**TO DO:** Reproduce the data below exactly as written. Pictures do not belong in the copy.
------------------------------------------------
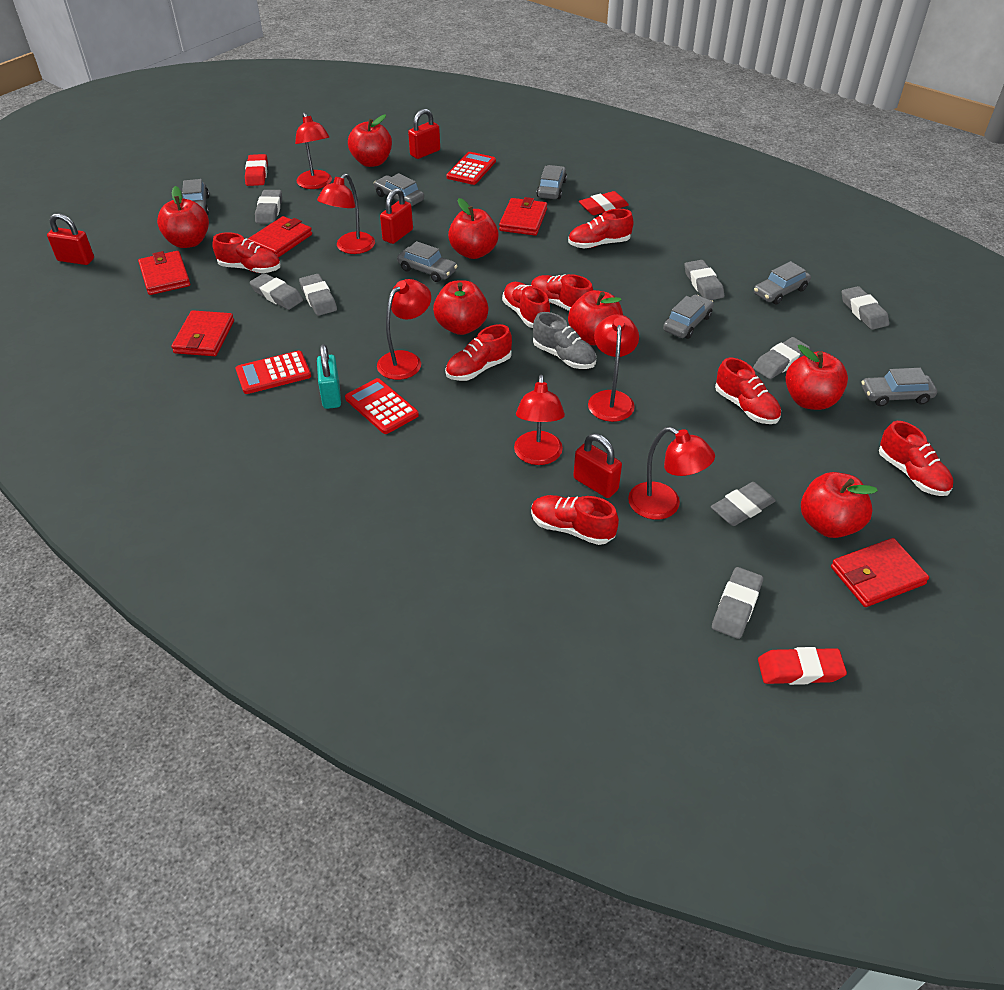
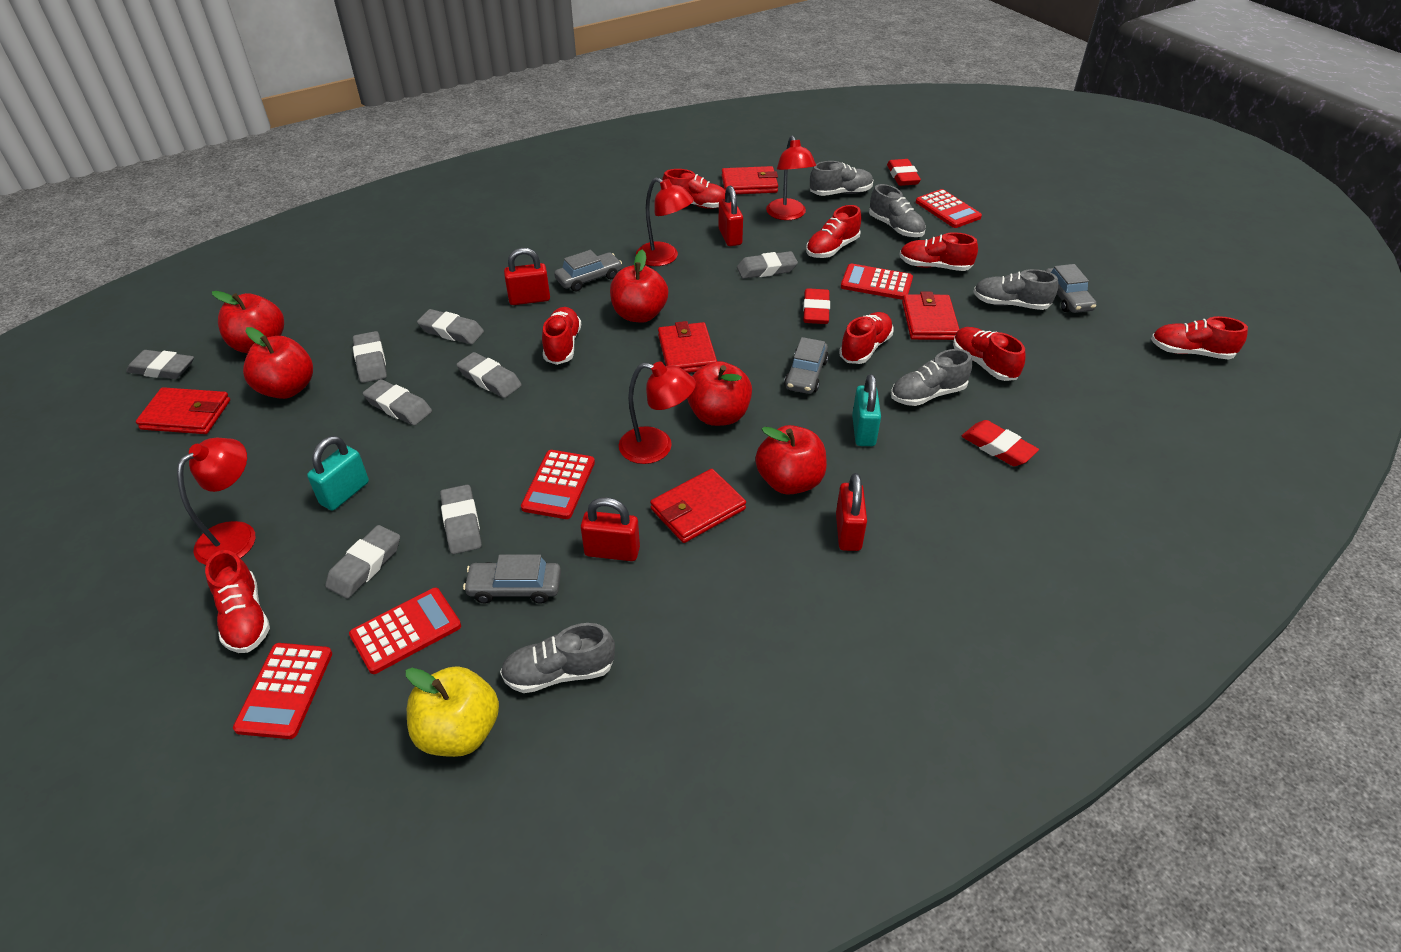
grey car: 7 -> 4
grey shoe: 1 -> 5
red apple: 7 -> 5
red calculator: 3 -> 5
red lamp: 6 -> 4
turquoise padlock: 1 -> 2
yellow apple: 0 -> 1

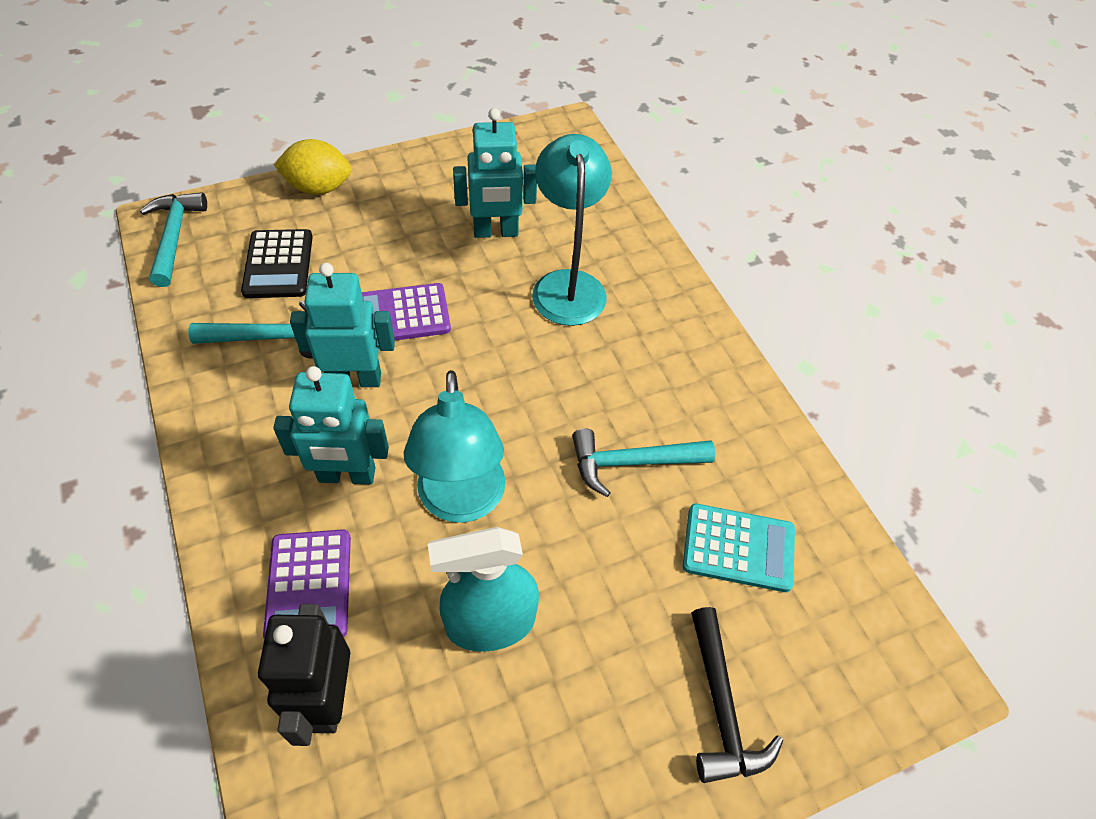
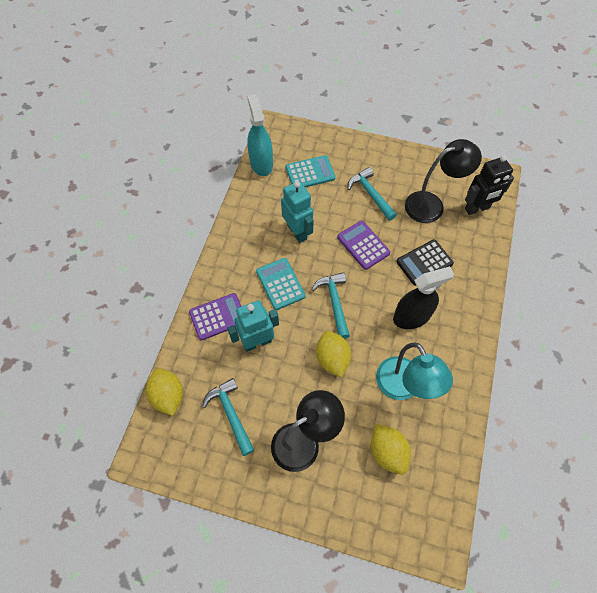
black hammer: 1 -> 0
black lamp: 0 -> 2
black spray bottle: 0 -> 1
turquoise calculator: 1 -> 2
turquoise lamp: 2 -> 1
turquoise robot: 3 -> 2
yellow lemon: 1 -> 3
------------------------------------------------
**TASK SOLUTION:**
grey car: 7 -> 4
grey shoe: 1 -> 5
red apple: 7 -> 5
red calculator: 3 -> 5
red lamp: 6 -> 4
turquoise padlock: 1 -> 2
yellow apple: 0 -> 1

black hammer: 1 -> 0
black lamp: 0 -> 2
black spray bottle: 0 -> 1
turquoise calculator: 1 -> 2
turquoise lamp: 2 -> 1
turquoise robot: 3 -> 2
yellow lemon: 1 -> 3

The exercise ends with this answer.